■ **Problem description**: Repeat the records below exactly, leaving out every picture.

----------------------------------------

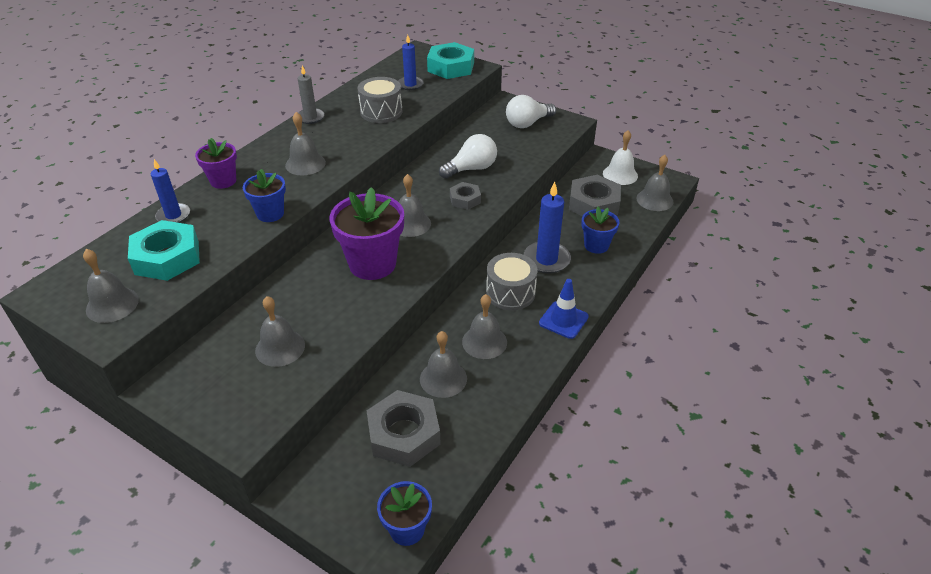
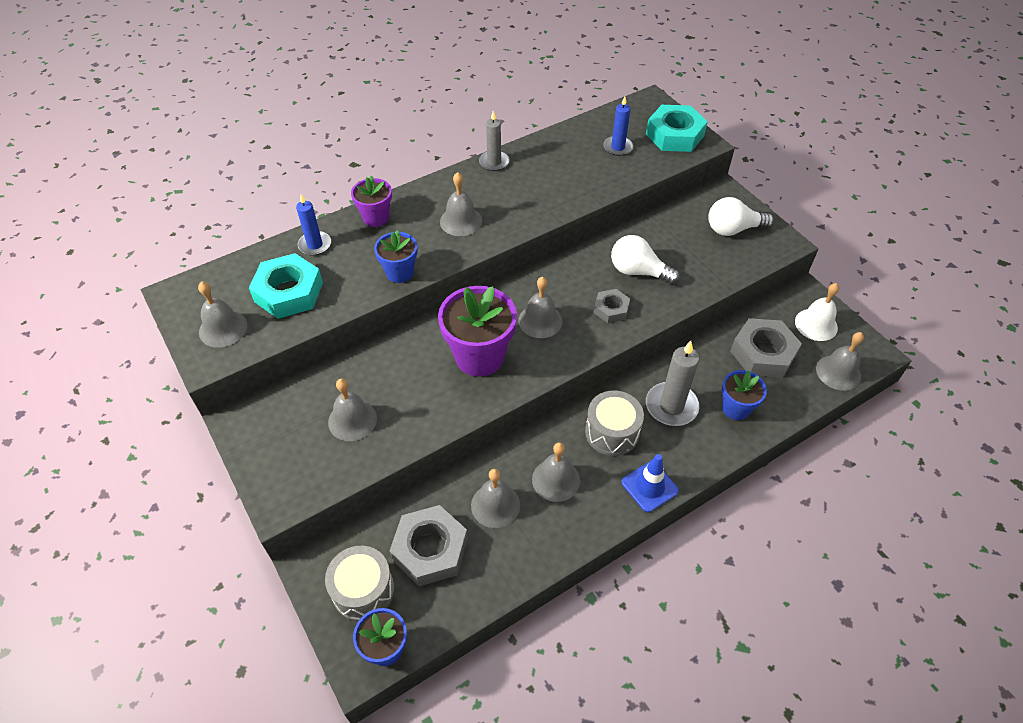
camera: 25 degrees right, 10 degrees up
grey drum [358,77,402,123] -> grey drum moved to [325,546,394,622]
white light bulb [439,134,497,179] -> white light bulb turned 150 degrees counterclockwise [611,235,680,285]
blue candle [524,182,571,274] -> grey candle [646,341,699,426]

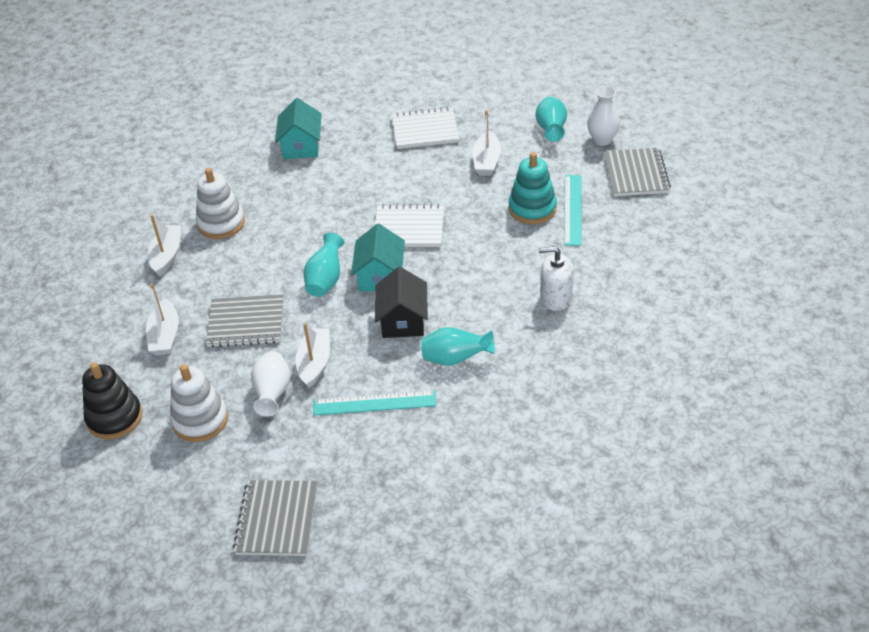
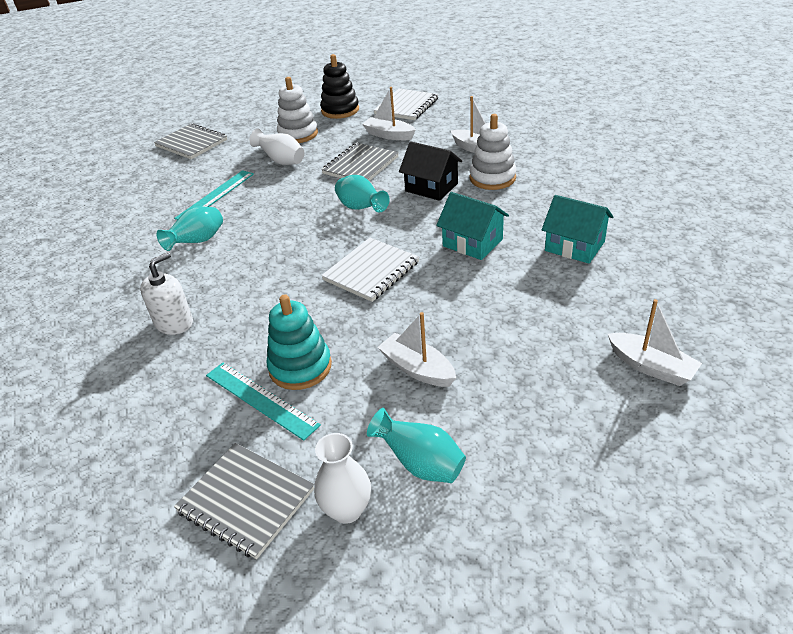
camera: 125 degrees right, 5 degrees down
white boat [295,323,330,388] -> white boat moved to [608,299,702,386]
turquoise house [351,224,405,291] -> turquoise house moved to [436,192,509,260]
black house [375,267,428,338] -> black house moved to [399,141,462,201]
white notebook [392,107,459,149] -> white notebook moved to [373,89,439,120]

----------------------------------------

■ **Answer to the problem**:
camera: 25 degrees right, 10 degrees up
grey drum [358,77,402,123] -> grey drum moved to [325,546,394,622]
white light bulb [439,134,497,179] -> white light bulb turned 150 degrees counterclockwise [611,235,680,285]
blue candle [524,182,571,274] -> grey candle [646,341,699,426]

camera: 125 degrees right, 5 degrees down
white boat [295,323,330,388] -> white boat moved to [608,299,702,386]
turquoise house [351,224,405,291] -> turquoise house moved to [436,192,509,260]
black house [375,267,428,338] -> black house moved to [399,141,462,201]
white notebook [392,107,459,149] -> white notebook moved to [373,89,439,120]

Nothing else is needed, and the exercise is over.